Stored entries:
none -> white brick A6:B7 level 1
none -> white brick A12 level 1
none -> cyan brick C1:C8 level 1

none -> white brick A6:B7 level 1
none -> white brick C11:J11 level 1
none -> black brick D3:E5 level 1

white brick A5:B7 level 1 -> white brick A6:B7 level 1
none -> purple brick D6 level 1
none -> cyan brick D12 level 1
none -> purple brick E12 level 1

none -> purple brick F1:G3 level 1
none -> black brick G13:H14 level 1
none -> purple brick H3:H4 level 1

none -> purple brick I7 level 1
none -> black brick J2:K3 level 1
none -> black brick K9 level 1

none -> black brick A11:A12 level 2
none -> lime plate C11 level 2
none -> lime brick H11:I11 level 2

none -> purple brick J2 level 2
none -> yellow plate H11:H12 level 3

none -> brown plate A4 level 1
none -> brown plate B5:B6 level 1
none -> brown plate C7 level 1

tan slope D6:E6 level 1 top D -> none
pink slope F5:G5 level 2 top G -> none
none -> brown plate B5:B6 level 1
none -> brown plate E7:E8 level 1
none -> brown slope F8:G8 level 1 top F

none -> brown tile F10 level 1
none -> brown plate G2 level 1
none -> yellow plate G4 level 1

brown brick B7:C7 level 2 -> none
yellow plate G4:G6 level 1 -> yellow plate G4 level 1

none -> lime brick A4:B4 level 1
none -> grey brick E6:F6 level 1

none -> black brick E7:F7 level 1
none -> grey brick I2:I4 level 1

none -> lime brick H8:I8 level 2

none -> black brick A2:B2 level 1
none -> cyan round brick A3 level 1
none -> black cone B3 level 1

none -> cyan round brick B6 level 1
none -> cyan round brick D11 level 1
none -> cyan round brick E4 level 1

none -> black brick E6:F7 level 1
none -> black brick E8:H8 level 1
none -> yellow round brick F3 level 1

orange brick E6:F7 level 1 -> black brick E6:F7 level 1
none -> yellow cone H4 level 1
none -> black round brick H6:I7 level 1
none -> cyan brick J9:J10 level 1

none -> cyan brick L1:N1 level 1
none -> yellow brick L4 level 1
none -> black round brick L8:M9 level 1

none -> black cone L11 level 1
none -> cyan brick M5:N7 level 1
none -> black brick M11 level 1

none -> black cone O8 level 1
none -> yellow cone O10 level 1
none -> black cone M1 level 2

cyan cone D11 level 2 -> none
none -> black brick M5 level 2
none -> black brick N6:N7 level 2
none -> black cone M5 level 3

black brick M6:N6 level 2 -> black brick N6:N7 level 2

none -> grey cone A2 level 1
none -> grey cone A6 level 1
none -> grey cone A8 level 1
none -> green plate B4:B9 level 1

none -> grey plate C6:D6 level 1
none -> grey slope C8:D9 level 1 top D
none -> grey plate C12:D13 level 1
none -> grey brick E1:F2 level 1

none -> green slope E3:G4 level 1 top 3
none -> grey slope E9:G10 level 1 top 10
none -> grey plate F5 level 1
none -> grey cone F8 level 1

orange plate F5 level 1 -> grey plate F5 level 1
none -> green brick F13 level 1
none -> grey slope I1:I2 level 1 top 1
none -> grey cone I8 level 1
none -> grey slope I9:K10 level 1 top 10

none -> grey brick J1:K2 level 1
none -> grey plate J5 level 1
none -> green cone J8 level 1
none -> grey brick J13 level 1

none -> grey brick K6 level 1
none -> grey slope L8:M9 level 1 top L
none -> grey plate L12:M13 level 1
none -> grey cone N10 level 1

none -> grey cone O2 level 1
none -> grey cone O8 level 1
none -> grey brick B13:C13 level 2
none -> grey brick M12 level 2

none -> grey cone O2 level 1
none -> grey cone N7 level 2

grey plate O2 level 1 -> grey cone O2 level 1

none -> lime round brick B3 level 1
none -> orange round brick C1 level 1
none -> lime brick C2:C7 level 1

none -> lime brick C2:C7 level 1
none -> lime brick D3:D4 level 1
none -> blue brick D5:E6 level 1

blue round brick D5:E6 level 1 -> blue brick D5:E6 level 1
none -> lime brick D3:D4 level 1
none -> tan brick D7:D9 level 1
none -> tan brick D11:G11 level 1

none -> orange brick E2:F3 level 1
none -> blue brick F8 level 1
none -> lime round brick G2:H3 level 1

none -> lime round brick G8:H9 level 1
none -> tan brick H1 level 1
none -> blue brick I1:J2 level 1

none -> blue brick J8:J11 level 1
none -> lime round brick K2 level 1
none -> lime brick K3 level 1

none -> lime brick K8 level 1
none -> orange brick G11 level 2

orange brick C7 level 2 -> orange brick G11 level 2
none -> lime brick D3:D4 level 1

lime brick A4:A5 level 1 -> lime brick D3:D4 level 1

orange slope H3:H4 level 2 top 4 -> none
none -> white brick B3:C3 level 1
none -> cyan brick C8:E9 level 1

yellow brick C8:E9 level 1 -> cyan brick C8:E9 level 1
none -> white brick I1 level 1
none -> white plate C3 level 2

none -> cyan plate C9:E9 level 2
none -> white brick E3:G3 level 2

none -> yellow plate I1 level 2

- [ASSIGNMENT] Find the word "purple" in the entries. Copy each line that holds it.

- [RESULT FOR THIS EXERCISE]
none -> purple brick D6 level 1
none -> purple brick E12 level 1
none -> purple brick F1:G3 level 1
none -> purple brick H3:H4 level 1
none -> purple brick I7 level 1
none -> purple brick J2 level 2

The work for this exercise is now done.